• [Task statement] Please write out, exactly, every line of the listing from its first line through the one that includes "R7: 560 (LEDK, VOL2) -> 150 (LEDK, VOL2)".

>>>

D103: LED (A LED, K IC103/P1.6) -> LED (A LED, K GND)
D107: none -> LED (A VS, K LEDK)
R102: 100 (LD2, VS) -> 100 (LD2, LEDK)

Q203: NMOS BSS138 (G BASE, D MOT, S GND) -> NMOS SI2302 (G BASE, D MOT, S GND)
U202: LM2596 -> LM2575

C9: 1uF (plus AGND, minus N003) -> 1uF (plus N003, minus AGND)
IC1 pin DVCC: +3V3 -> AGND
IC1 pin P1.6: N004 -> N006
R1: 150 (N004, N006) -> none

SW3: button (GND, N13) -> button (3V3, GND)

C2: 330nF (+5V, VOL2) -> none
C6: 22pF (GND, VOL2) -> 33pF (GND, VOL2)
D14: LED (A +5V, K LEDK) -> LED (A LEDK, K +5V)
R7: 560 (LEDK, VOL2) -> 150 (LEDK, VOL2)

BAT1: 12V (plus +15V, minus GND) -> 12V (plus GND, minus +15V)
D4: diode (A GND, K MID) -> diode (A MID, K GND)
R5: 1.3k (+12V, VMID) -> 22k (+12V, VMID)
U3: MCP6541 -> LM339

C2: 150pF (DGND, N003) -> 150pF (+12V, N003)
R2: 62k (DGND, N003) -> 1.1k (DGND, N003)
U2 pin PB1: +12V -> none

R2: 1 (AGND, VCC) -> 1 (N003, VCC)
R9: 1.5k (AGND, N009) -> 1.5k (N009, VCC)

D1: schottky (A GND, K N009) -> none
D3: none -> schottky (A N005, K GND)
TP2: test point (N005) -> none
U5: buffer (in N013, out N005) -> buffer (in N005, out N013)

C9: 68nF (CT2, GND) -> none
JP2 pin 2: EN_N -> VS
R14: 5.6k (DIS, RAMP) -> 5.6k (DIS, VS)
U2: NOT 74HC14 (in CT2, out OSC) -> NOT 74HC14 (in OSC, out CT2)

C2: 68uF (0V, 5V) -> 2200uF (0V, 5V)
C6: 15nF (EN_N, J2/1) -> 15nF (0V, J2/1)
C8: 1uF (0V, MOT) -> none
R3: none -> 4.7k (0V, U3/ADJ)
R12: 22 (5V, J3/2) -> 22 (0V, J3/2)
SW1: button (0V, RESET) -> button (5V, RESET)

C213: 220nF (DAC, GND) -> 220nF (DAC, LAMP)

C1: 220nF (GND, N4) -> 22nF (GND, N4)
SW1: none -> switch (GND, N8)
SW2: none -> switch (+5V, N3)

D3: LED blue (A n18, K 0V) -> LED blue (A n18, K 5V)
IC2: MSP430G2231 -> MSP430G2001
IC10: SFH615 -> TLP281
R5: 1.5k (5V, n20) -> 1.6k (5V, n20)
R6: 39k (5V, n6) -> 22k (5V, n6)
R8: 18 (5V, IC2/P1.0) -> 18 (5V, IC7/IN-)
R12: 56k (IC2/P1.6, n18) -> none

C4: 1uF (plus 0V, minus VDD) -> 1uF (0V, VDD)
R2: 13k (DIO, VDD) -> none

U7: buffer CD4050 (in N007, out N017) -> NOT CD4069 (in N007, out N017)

<<<

• [The answer]
D103: LED (A LED, K IC103/P1.6) -> LED (A LED, K GND)
D107: none -> LED (A VS, K LEDK)
R102: 100 (LD2, VS) -> 100 (LD2, LEDK)

Q203: NMOS BSS138 (G BASE, D MOT, S GND) -> NMOS SI2302 (G BASE, D MOT, S GND)
U202: LM2596 -> LM2575

C9: 1uF (plus AGND, minus N003) -> 1uF (plus N003, minus AGND)
IC1 pin DVCC: +3V3 -> AGND
IC1 pin P1.6: N004 -> N006
R1: 150 (N004, N006) -> none

SW3: button (GND, N13) -> button (3V3, GND)

C2: 330nF (+5V, VOL2) -> none
C6: 22pF (GND, VOL2) -> 33pF (GND, VOL2)
D14: LED (A +5V, K LEDK) -> LED (A LEDK, K +5V)
R7: 560 (LEDK, VOL2) -> 150 (LEDK, VOL2)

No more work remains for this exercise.